Looking through the entries, count each line where the string "cyan" occurs, and write only the total.

Top of Given data

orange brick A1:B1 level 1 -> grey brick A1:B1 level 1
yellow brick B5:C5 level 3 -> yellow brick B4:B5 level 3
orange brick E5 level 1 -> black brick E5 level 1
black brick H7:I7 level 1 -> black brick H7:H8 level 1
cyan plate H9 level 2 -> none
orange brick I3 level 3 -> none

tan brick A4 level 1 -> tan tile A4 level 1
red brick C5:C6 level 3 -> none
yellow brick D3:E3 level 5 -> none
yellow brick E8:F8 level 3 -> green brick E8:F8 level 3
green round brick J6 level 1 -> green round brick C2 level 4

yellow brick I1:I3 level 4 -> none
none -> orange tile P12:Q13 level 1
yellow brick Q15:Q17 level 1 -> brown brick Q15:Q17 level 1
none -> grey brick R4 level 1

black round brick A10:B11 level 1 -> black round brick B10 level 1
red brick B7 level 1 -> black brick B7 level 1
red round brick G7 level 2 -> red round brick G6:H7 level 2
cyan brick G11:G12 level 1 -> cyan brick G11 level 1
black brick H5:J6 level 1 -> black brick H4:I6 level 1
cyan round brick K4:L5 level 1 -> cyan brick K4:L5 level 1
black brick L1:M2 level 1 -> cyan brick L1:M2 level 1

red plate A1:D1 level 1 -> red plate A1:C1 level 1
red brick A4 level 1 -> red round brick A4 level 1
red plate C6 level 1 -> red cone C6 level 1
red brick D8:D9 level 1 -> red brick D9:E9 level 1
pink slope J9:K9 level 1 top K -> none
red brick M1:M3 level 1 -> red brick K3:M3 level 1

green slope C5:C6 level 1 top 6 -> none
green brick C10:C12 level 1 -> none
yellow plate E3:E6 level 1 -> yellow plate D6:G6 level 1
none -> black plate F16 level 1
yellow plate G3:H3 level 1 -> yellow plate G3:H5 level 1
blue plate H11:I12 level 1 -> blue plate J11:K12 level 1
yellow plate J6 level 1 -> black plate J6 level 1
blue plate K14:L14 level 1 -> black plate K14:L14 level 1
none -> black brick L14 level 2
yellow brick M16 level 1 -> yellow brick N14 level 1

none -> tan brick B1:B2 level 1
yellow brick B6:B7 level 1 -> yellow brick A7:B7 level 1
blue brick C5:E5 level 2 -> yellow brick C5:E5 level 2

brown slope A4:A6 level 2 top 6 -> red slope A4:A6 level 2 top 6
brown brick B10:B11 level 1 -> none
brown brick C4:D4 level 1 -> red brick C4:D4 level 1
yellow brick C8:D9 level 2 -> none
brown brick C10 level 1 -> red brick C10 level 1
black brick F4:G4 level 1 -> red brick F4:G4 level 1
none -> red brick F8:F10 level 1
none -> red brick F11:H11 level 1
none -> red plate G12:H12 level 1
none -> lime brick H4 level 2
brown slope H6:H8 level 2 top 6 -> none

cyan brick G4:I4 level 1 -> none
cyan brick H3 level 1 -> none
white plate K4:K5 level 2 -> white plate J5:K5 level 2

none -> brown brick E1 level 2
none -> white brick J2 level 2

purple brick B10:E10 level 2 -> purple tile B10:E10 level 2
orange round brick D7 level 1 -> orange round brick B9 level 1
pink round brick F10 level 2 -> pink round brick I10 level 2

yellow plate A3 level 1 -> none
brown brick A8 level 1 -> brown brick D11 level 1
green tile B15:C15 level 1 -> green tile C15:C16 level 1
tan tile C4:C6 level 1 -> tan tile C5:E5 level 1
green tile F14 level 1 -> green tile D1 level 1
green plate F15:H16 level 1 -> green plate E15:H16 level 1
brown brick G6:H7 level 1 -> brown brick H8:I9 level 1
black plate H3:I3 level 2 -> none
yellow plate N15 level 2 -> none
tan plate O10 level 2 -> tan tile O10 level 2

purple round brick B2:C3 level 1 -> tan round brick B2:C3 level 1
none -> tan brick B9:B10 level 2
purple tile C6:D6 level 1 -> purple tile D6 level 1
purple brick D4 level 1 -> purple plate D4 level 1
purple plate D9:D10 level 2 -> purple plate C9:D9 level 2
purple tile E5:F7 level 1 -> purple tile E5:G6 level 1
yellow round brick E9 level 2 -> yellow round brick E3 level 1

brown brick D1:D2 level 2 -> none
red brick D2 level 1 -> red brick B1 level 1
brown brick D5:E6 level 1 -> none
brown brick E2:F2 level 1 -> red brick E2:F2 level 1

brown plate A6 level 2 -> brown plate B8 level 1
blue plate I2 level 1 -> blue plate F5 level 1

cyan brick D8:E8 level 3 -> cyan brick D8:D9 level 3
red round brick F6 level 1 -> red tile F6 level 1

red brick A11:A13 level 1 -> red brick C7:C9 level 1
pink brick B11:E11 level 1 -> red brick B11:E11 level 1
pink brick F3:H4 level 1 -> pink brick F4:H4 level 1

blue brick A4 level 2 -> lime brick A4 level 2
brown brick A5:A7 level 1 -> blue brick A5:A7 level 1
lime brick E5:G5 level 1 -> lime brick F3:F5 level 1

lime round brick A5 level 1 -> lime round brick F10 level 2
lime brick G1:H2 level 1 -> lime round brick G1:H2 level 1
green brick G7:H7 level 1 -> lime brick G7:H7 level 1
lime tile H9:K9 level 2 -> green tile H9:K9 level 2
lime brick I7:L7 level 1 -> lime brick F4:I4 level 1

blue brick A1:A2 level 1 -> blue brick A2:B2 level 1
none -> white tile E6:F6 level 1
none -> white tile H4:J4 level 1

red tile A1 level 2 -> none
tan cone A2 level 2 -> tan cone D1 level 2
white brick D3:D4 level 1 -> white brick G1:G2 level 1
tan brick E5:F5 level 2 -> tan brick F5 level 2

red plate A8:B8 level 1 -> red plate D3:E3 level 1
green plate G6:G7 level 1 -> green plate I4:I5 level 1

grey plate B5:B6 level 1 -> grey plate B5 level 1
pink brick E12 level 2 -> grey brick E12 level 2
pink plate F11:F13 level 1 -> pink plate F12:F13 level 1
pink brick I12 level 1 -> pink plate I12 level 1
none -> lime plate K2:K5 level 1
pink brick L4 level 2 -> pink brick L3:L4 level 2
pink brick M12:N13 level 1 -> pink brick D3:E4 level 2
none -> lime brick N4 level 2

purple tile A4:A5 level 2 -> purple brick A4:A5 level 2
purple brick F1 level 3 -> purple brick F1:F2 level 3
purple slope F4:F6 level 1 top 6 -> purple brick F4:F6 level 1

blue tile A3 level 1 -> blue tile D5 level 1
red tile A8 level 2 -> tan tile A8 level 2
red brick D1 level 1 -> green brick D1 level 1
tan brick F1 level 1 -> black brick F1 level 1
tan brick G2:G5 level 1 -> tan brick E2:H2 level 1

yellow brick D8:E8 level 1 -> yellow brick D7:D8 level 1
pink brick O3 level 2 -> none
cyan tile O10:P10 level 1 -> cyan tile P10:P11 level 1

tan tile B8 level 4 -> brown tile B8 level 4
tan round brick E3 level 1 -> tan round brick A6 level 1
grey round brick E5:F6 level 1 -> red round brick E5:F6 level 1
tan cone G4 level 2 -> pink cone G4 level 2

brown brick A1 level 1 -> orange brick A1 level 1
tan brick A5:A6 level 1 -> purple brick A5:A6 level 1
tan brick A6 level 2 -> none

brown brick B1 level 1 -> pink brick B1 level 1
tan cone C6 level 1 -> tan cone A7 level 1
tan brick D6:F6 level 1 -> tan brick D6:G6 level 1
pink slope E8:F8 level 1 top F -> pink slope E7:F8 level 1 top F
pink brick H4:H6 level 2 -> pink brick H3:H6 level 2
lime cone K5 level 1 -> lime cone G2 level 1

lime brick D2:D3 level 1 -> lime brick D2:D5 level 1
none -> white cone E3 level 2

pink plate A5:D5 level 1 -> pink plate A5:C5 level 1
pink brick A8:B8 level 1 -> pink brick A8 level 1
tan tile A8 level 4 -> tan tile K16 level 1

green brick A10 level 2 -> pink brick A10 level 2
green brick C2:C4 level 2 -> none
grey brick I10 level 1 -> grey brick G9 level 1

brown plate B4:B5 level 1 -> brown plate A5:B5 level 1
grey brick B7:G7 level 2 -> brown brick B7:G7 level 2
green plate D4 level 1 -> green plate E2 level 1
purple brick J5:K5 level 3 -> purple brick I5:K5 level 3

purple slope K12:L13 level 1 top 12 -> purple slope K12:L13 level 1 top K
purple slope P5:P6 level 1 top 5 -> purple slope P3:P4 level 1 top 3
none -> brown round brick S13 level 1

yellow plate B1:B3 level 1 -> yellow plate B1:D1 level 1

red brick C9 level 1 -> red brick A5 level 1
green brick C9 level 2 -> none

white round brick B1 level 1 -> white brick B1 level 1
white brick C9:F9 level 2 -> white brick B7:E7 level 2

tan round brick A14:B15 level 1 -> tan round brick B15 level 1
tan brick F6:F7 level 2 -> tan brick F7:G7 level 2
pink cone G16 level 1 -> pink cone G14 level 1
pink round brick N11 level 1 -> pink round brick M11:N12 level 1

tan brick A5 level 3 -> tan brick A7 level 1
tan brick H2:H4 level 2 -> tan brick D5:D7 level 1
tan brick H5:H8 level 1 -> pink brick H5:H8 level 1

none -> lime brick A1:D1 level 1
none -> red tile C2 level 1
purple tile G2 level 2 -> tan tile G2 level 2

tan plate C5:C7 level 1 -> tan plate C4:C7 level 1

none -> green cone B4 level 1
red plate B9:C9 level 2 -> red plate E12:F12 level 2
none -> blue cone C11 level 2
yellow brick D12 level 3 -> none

Bottom of Given data

**Finished exercise:** 8